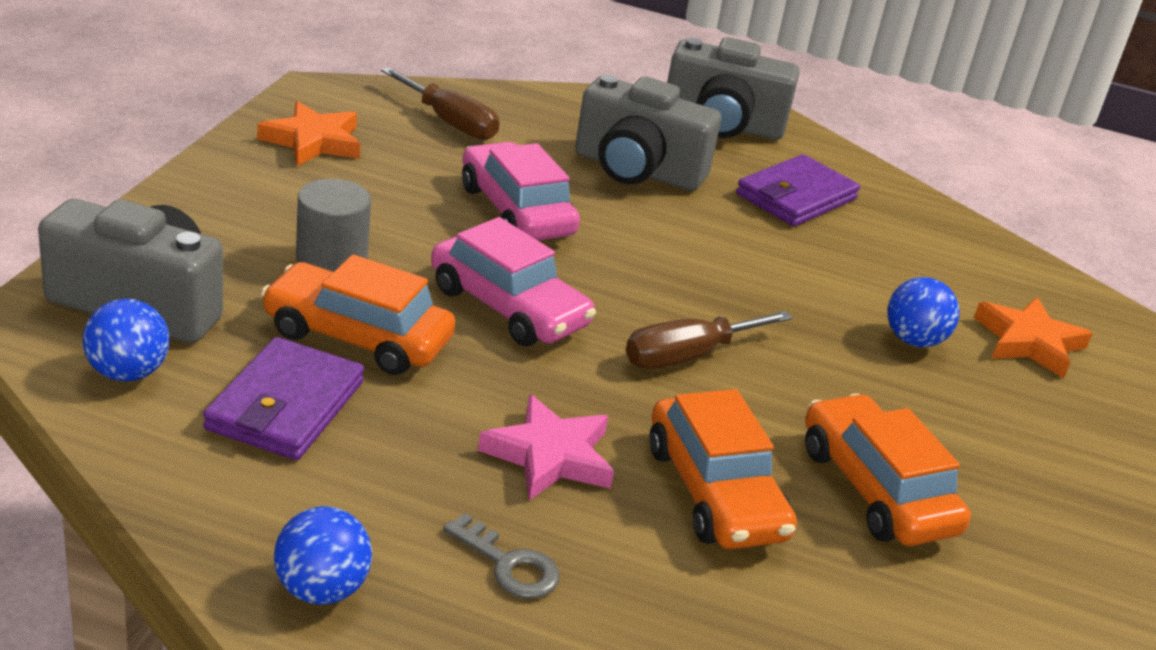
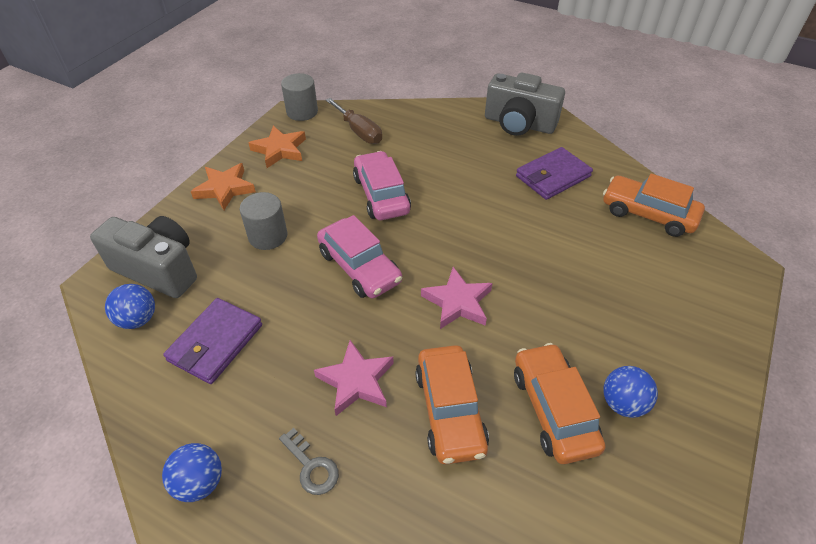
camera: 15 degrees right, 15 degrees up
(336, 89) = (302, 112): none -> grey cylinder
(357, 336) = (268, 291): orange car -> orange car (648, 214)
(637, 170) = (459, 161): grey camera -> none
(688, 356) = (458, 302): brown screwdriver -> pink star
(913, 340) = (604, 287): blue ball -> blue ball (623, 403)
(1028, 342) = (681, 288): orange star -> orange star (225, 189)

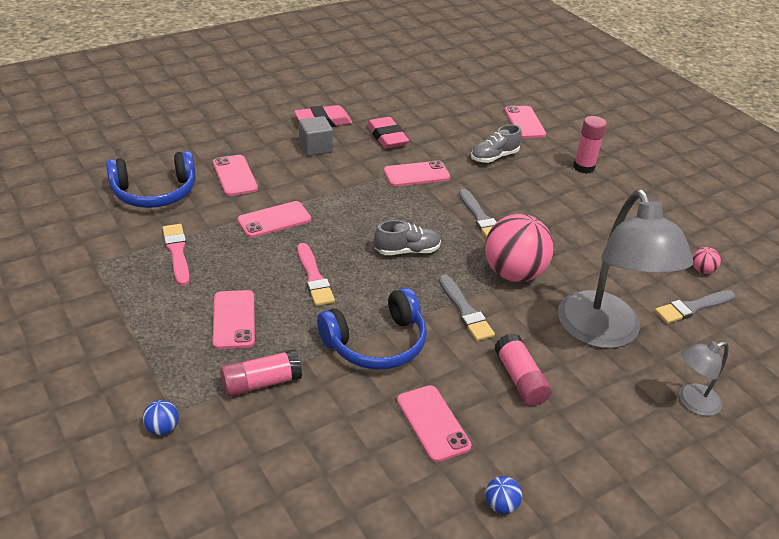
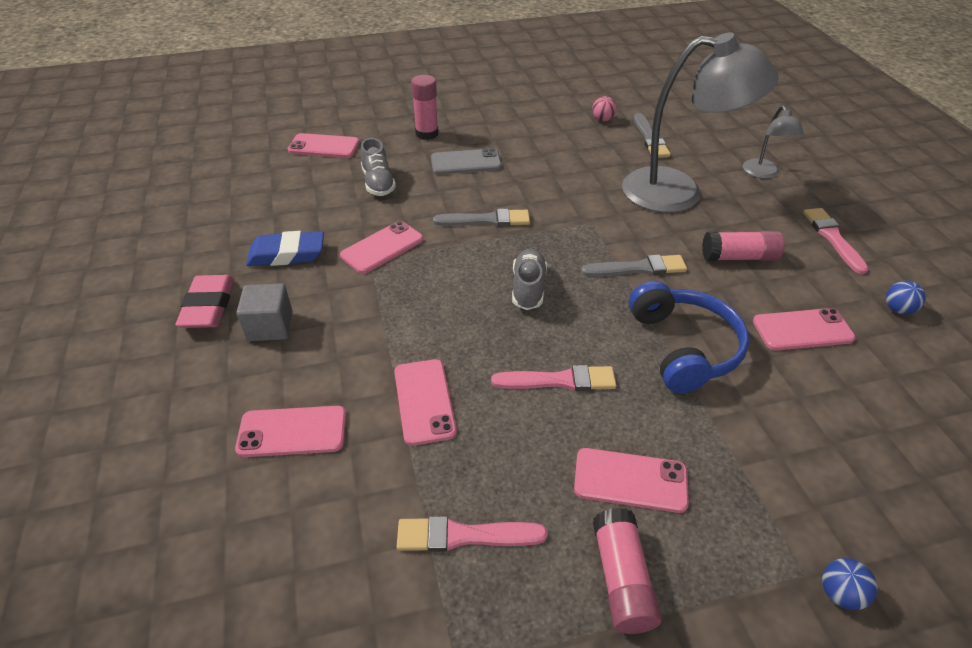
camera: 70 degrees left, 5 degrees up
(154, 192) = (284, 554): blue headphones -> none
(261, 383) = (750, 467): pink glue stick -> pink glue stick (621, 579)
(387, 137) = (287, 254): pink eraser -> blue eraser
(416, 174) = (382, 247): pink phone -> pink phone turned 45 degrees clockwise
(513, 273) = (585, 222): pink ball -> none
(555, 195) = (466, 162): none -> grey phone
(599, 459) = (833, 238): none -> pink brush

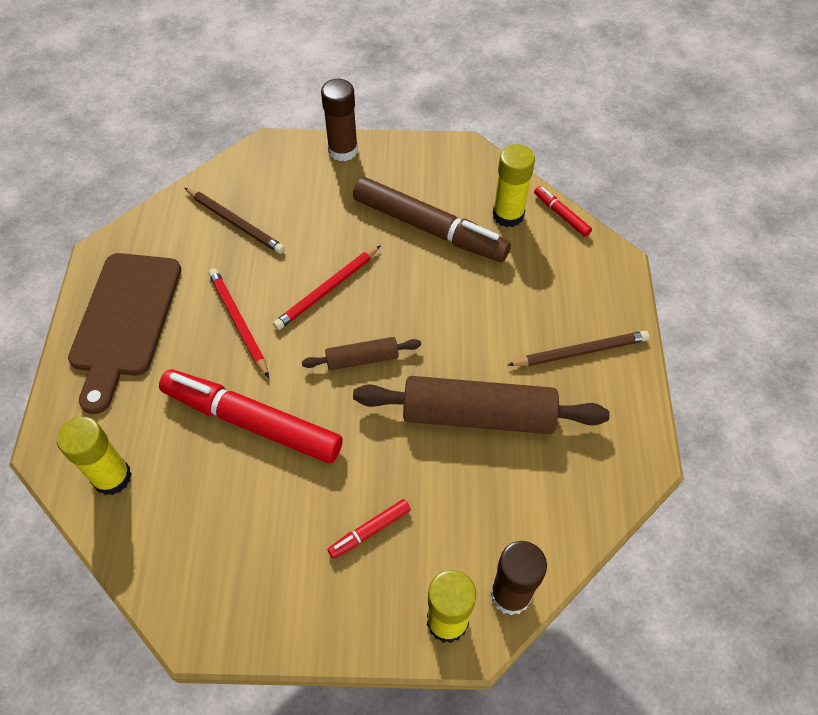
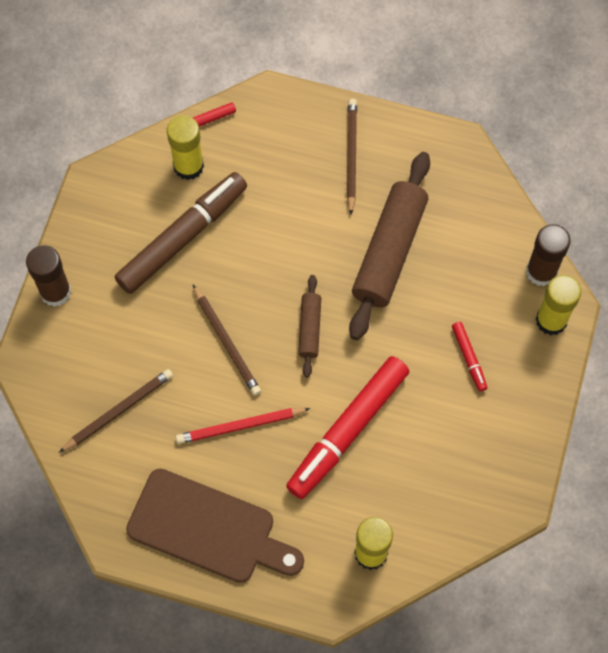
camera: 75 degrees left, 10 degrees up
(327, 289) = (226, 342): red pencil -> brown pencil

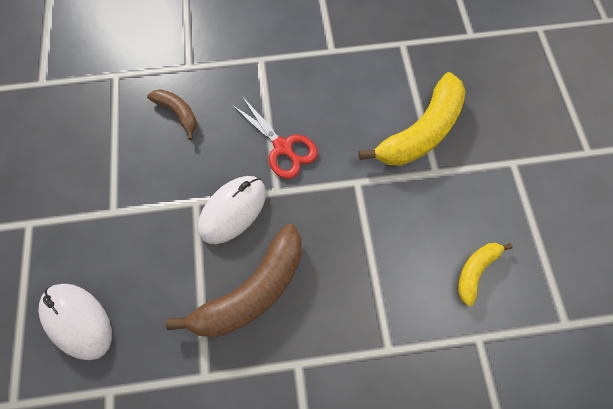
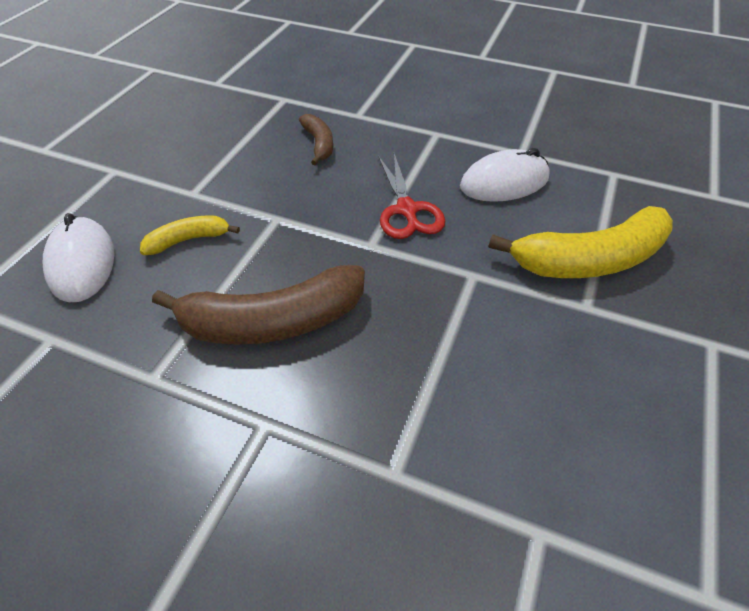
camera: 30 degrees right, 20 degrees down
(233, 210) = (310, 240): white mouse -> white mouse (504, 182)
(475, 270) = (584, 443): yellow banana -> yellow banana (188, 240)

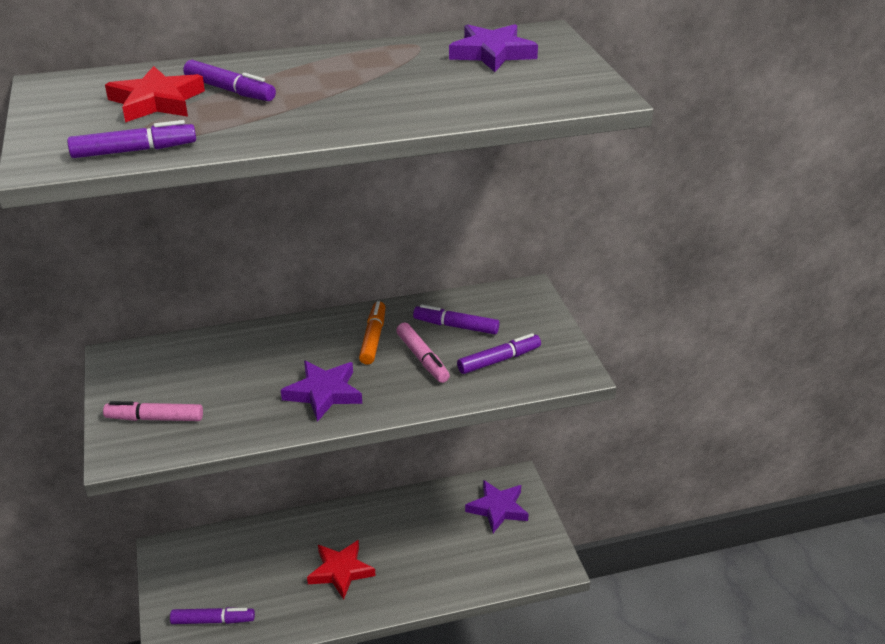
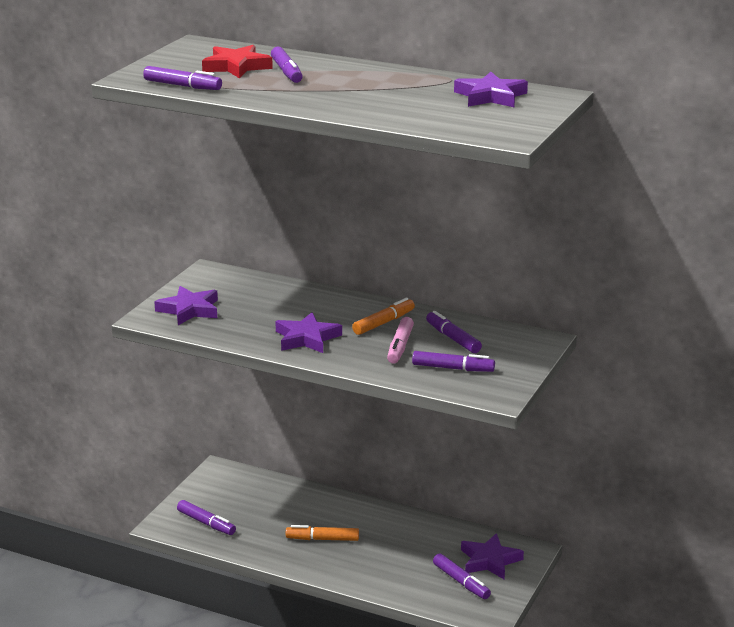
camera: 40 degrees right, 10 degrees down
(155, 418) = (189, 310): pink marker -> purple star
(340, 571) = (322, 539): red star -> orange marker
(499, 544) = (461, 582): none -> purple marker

=== Aim of the task ===
From the line containing "camera: 40 degrees right, 10 degrees down" down to the end of the listing above, return each line exactly as it appears and nothing more.

=== Exercise result ===
camera: 40 degrees right, 10 degrees down
(155, 418) = (189, 310): pink marker -> purple star
(340, 571) = (322, 539): red star -> orange marker
(499, 544) = (461, 582): none -> purple marker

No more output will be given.